_WORK ITEM_: In the entries below, count every line with the word "none". Return only the count.
● ● ● ● ●
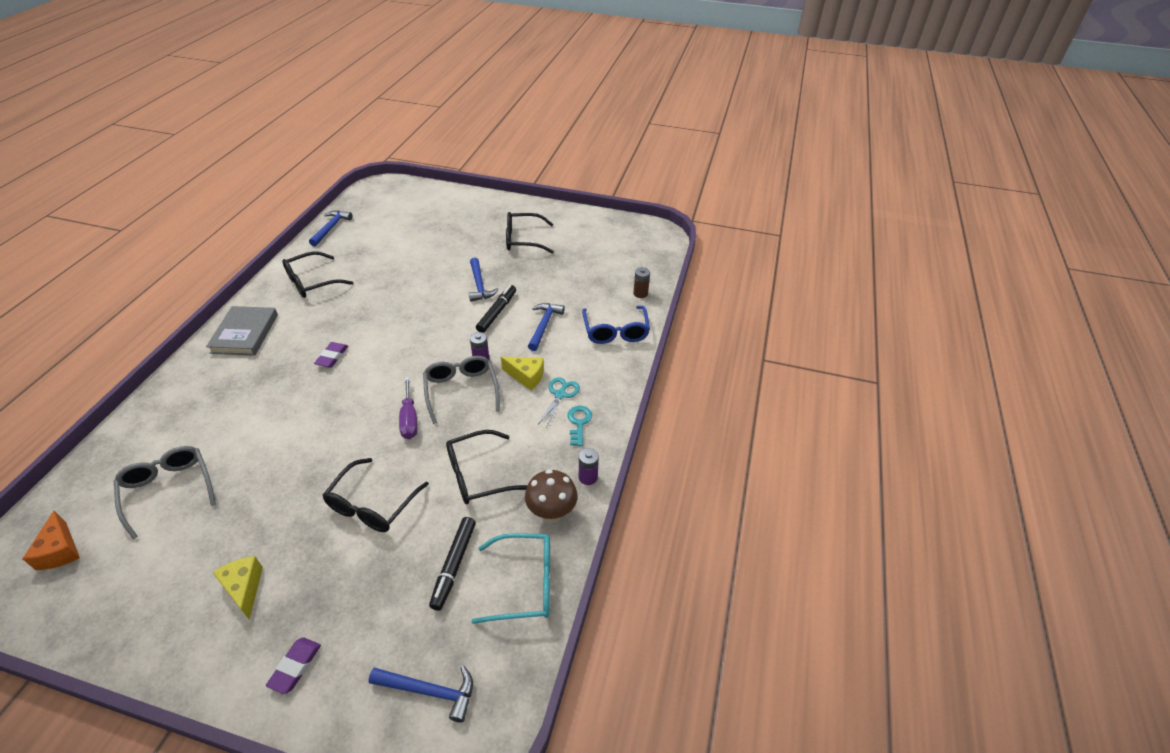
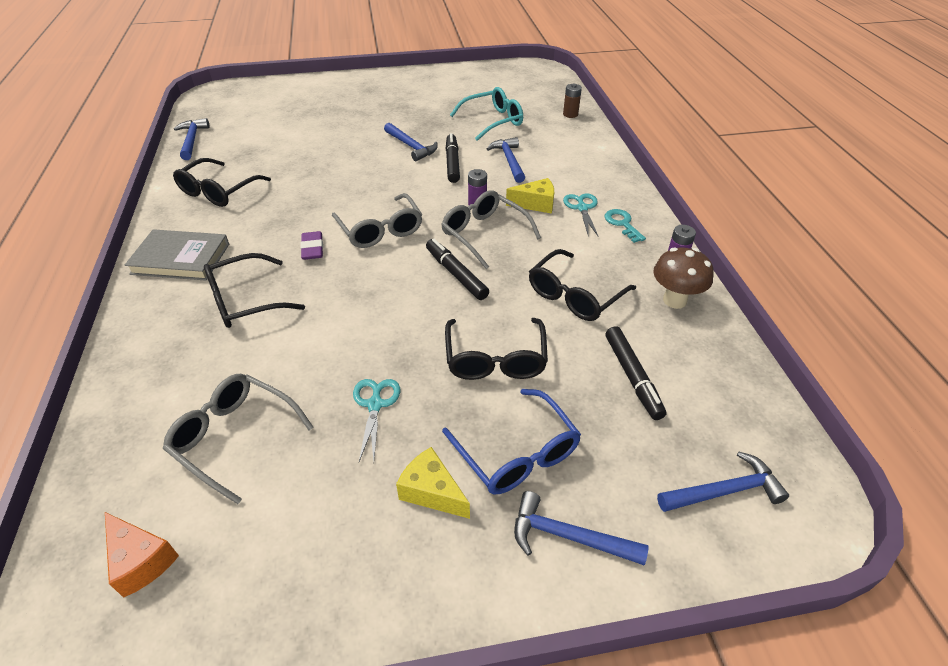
camera: 25 degrees left, 0 degrees up
(245, 333) = (181, 259): grey book -> grey book turned 60 degrees counterclockwise
(266, 505) = (375, 405): none -> turquoise scissors
(295, 666) = (568, 537): purple eraser -> blue hammer
(390, 358) = (380, 230): none -> grey glasses
(409, 419) = (456, 274): purple screwdriver -> black marker
(523, 239) = (417, 101): black glasses -> black glasses (245, 301)
(525, 583) = (712, 364): turquoise glasses -> turquoise glasses (493, 121)
(615, 331) = (579, 147): blue glasses -> blue glasses (517, 453)

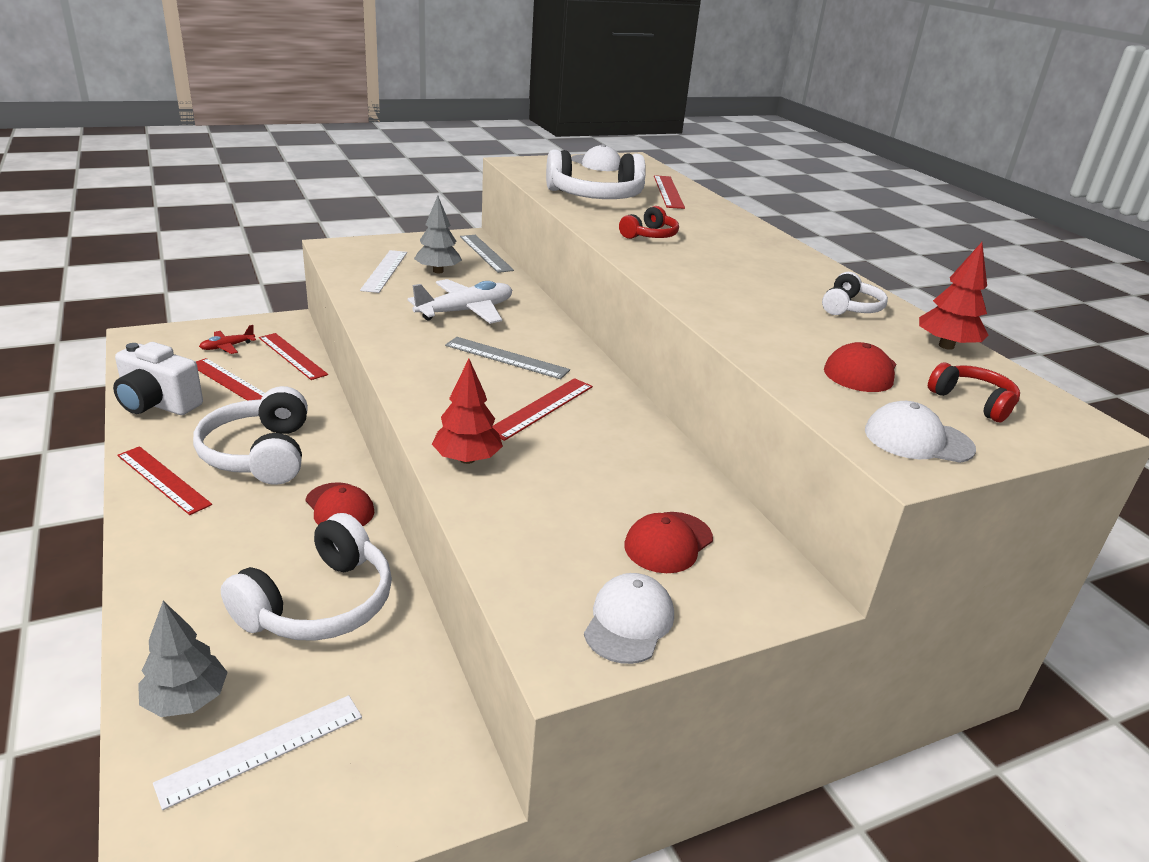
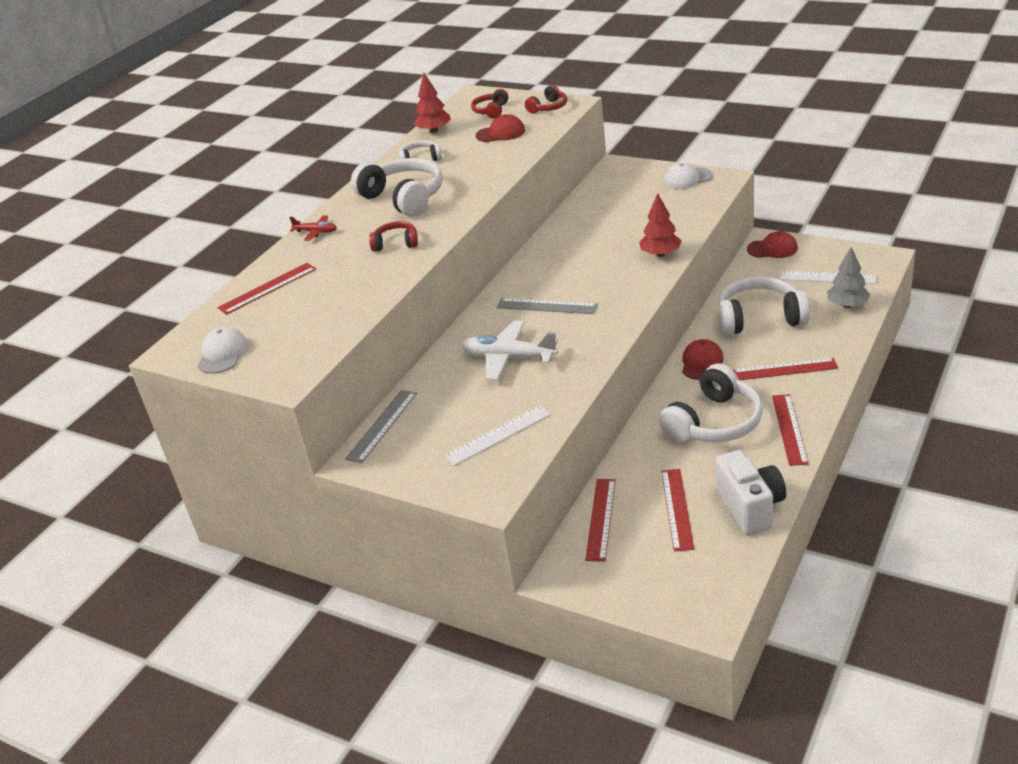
camera: 120 degrees left, 5 degrees up
(227, 347) = (642, 561): red plane -> red plane (316, 232)
(438, 271) = (458, 416): grey tree -> none
(506, 358) = (546, 306): grey ruler -> grey ruler turned 60 degrees counterclockwise
(541, 408) = (582, 266): red ruler -> red ruler (784, 369)
(595, 197) = (335, 300): white headphones -> white headphones (403, 198)
(668, 542) = (630, 193): red cap -> red cap (772, 249)
(918, 440) = (548, 107): white cap -> red headphones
● ● ● ● ●
_RESPONSE FOR THIS EXERCISE_: 3